## Begin Exercise materials

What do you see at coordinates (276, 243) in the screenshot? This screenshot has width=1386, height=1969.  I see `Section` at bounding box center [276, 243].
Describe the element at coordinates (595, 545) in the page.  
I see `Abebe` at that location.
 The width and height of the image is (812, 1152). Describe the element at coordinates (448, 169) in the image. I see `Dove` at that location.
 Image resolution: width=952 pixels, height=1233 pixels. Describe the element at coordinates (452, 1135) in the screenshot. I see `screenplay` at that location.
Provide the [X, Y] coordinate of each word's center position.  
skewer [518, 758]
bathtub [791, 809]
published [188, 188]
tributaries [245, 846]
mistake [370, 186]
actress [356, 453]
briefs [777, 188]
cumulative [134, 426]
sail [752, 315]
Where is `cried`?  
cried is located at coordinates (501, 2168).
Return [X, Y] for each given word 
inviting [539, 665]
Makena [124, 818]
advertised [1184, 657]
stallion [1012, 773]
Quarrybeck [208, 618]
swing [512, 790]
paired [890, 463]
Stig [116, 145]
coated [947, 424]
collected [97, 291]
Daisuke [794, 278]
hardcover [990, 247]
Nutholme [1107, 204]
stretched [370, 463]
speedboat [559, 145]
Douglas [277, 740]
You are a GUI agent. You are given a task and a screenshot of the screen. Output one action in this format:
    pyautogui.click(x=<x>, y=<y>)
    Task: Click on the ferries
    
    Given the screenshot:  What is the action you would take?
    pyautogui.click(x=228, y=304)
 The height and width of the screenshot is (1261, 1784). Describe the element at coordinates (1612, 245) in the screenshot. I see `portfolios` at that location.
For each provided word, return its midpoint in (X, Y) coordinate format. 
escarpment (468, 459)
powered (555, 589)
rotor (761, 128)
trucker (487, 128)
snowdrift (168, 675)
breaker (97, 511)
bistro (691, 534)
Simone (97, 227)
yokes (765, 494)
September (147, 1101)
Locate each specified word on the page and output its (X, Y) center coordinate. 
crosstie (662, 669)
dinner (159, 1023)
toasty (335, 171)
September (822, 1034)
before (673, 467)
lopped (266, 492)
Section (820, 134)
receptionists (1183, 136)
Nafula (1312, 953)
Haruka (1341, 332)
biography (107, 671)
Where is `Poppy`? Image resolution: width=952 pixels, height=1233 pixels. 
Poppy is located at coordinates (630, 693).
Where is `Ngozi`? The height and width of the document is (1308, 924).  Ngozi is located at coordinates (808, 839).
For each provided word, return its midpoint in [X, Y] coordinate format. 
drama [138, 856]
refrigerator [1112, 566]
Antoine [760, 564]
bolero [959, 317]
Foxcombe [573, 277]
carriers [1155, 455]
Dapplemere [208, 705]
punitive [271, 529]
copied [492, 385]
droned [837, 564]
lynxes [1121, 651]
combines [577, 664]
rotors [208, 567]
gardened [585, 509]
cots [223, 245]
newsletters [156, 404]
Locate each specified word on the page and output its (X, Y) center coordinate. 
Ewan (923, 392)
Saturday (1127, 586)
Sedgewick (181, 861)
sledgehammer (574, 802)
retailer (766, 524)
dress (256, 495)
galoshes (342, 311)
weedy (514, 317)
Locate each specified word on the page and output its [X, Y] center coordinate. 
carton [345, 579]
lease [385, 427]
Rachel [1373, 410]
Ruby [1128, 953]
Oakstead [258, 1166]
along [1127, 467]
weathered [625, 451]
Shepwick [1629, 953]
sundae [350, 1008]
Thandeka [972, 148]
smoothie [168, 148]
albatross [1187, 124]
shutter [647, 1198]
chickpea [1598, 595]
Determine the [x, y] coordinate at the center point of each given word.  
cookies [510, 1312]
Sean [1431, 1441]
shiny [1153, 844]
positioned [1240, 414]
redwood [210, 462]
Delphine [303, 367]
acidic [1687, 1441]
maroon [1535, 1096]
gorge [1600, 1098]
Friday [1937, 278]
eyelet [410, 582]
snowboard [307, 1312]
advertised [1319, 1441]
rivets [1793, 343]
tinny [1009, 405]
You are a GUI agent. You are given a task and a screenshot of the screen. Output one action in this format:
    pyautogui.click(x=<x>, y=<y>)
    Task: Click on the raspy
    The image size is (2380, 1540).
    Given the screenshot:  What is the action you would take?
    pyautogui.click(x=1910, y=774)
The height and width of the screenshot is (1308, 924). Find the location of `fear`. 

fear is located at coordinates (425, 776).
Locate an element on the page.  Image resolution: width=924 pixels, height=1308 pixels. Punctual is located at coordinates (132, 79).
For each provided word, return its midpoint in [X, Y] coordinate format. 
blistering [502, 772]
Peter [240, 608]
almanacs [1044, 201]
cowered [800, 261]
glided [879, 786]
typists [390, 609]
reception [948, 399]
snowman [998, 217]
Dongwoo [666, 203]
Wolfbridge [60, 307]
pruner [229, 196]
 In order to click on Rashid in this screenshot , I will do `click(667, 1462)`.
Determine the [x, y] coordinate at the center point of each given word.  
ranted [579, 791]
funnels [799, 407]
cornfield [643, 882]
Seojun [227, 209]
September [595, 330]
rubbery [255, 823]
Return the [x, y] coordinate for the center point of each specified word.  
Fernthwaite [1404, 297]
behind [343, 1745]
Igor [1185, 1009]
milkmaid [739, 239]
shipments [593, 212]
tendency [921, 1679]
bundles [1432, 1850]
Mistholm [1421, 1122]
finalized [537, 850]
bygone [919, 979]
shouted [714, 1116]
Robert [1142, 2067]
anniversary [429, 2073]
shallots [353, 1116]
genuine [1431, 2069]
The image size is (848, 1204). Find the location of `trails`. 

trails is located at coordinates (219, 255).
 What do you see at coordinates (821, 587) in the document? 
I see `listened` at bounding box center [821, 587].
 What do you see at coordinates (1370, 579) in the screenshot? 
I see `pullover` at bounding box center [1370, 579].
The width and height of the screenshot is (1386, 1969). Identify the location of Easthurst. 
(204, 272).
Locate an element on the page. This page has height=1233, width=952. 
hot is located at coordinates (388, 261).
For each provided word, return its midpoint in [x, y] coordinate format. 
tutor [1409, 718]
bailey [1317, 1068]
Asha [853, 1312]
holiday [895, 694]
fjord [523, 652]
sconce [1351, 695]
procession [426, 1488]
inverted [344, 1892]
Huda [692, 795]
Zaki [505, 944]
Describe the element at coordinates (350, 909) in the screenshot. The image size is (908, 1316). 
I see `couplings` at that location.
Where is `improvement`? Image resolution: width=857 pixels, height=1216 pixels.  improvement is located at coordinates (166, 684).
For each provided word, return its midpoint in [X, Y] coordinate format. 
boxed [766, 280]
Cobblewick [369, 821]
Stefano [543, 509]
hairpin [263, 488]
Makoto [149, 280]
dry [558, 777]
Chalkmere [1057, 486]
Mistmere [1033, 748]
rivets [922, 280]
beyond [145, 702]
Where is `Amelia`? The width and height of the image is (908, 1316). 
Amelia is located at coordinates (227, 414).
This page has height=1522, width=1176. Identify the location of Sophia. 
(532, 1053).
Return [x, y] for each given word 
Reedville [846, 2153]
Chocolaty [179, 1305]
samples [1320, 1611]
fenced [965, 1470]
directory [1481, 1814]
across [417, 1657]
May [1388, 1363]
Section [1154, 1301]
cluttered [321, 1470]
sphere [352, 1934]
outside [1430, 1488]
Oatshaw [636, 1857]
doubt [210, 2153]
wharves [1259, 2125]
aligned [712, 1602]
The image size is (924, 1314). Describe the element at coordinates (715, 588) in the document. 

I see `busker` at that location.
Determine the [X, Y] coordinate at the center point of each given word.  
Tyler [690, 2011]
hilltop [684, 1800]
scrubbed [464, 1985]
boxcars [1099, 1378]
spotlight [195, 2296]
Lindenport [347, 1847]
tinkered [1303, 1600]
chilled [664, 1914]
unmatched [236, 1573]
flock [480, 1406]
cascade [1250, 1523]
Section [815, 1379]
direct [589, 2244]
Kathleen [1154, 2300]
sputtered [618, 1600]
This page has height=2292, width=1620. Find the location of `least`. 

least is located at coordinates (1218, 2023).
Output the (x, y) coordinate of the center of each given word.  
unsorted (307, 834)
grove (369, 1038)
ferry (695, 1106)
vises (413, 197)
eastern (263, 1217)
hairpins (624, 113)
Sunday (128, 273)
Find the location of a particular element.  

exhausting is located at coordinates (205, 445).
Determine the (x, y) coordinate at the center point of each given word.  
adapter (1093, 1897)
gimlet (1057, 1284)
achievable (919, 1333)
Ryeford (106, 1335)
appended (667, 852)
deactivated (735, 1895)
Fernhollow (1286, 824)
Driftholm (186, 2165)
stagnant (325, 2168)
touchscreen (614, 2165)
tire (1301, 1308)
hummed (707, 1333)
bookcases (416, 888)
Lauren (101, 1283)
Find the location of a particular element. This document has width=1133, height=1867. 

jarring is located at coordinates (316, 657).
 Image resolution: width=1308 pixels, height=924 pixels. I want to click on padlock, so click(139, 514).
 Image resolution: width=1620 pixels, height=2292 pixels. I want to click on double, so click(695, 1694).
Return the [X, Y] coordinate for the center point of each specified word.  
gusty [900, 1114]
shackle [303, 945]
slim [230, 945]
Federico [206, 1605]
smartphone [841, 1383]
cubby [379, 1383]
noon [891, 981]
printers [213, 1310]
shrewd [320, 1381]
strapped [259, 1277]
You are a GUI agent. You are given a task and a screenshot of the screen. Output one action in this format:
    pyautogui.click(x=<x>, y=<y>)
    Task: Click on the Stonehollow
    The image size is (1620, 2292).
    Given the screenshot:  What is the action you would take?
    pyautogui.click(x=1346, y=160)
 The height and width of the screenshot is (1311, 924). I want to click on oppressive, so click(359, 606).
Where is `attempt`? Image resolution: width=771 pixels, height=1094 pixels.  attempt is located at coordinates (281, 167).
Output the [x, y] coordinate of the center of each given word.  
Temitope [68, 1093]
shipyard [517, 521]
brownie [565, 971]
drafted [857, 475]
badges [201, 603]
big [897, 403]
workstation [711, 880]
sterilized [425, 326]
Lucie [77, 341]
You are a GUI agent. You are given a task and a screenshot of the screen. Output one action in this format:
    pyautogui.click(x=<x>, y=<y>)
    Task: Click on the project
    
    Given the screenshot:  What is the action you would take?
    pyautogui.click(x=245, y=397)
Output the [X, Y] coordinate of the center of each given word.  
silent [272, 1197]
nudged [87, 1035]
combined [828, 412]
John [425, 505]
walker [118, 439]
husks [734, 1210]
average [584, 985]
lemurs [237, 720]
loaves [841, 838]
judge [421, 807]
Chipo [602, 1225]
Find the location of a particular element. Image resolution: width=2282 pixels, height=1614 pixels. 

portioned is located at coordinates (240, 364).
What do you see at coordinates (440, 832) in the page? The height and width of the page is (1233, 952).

## End Exercise materials

• [Task directions]
Copy in full every row above that contains the string "page". Only matches with the same capitalization count.

• [Solution to the exercise]
Describe the element at coordinates (595, 545) in the page.  
Locate each specified word on the page and output its (X, Y) center coordinate. 
Locate each specified word on the page and output its (X, Y) center coordinate. 
Locate each specified word on the page and output its [X, Y] center coordinate. 
Locate an element on the page.  Image resolution: width=924 pixels, height=1308 pixels. Punctual is located at coordinates (132, 79).
Locate an element on the page. This page has height=1233, width=952. 
This page has height=1522, width=1176. Identify the location of Sophia. 
This page has height=2292, width=1620. Find the location of `least`. 
What do you see at coordinates (440, 832) in the page? The height and width of the page is (1233, 952).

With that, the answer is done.